Stored data:
▬▬▬▬▬▬▬▬▬▬
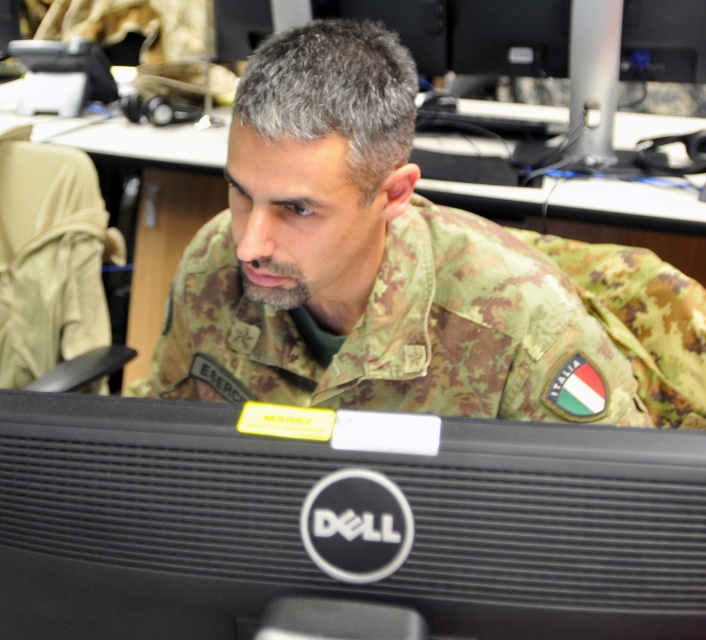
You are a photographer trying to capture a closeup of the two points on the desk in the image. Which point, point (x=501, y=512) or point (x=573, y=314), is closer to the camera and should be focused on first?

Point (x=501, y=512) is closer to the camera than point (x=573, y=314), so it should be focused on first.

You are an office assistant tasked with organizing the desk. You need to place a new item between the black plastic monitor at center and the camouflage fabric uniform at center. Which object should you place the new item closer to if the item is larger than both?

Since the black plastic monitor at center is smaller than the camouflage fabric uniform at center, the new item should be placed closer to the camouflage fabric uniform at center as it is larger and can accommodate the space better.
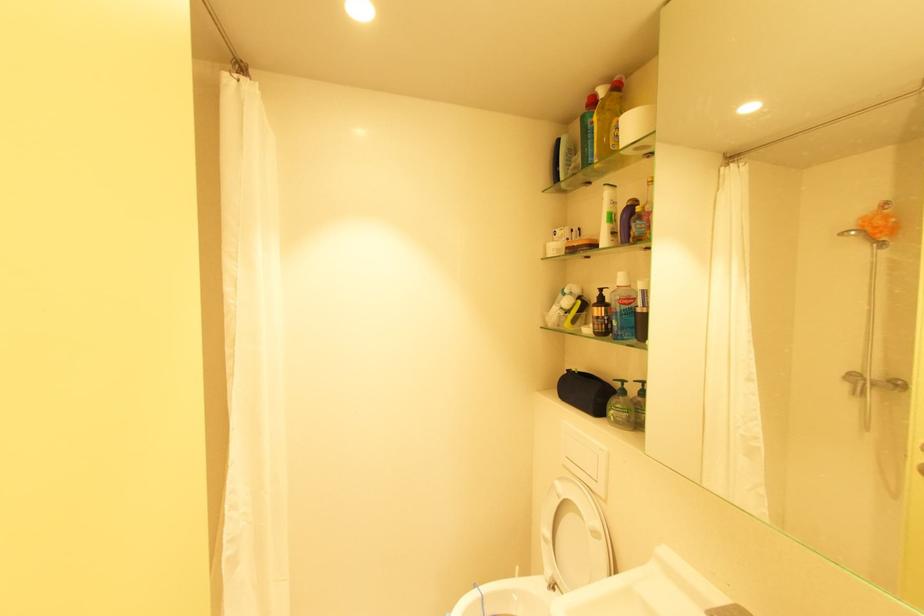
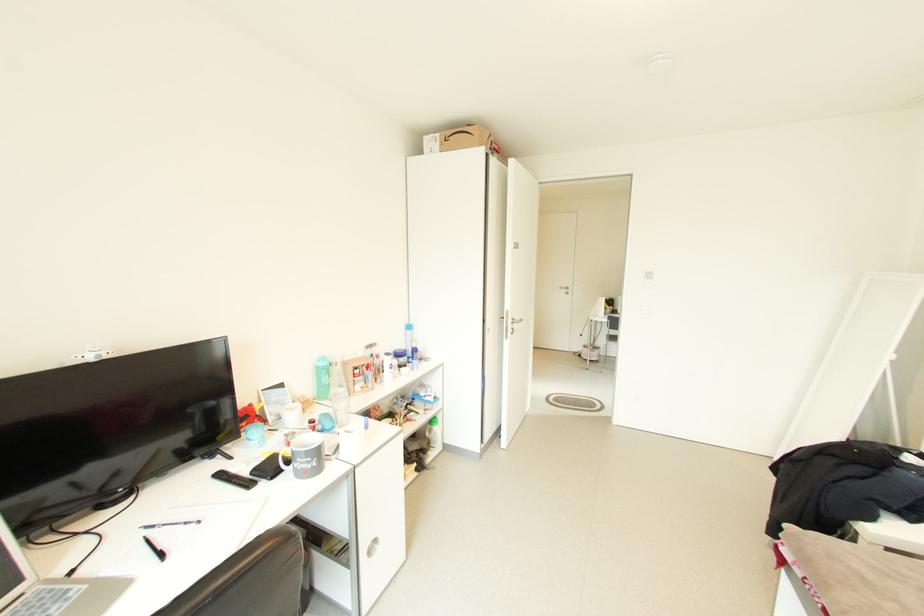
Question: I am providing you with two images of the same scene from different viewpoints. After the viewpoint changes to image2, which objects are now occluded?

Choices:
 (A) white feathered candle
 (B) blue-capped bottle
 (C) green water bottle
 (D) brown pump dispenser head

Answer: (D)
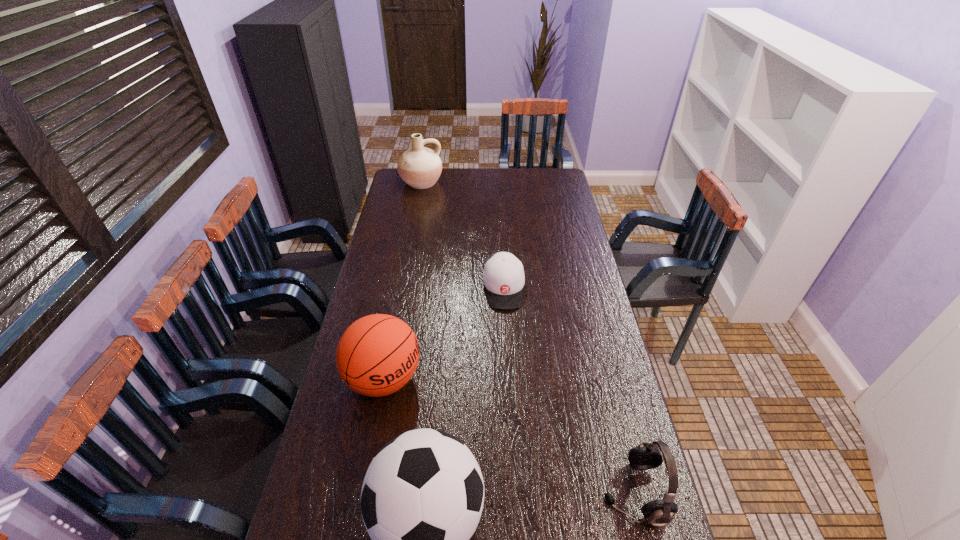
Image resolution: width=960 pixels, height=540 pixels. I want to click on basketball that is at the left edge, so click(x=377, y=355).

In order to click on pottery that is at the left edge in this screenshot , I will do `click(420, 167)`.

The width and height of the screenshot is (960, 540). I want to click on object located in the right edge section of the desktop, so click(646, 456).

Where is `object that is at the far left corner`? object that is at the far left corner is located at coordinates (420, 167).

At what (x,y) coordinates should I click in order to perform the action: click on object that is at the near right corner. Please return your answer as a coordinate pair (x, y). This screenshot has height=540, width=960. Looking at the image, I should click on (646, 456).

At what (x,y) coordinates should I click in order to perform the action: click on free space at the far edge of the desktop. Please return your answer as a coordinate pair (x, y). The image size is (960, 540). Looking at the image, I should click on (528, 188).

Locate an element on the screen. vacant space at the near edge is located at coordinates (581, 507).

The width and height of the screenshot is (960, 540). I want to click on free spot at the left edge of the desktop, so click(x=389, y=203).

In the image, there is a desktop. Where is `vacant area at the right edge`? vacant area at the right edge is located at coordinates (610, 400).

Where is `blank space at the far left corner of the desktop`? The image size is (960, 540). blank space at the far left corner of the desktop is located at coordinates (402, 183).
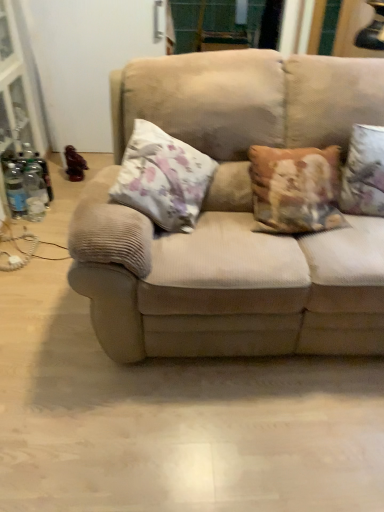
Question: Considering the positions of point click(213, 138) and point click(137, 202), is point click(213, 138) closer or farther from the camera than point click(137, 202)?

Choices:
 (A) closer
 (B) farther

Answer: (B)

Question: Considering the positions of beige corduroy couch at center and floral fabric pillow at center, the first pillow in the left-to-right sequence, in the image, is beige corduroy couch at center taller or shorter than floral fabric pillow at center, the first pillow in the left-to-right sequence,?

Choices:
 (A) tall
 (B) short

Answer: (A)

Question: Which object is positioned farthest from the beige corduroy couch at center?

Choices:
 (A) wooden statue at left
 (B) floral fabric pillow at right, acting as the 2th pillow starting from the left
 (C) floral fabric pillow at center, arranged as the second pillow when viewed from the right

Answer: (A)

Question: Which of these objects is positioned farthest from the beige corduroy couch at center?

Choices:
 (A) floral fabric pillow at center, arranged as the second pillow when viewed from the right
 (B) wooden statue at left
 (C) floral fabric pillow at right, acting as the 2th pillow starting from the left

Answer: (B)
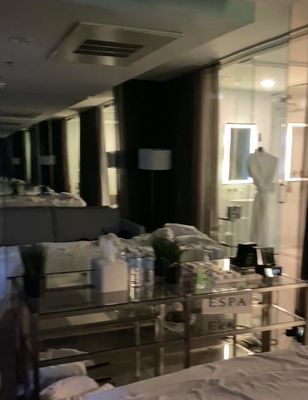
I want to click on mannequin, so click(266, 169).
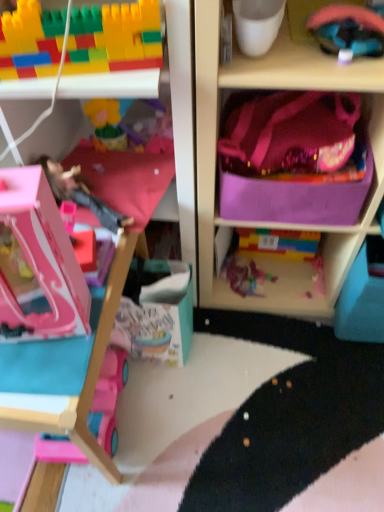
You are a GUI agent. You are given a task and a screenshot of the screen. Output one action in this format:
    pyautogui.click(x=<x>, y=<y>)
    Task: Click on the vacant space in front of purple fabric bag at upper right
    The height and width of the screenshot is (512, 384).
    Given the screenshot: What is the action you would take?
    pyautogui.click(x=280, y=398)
▬▬▬▬▬▬▬▬▬▬
Try it:
In the lines above, starting with the line containing "Point (x=501, y=512) is" and going on through the line containing "You are an office", rename "camera" to "lens" and leave everything else unchanged. Provide only those lines.

Exercise response:
Point (x=501, y=512) is closer to the lens than point (x=573, y=314), so it should be focused on first.

You are an office assistant tasked with organizing the desk. You need to place a new item between the black plastic monitor at center and the camouflage fabric uniform at center. Which object should you place the new item closer to if the item is larger than both?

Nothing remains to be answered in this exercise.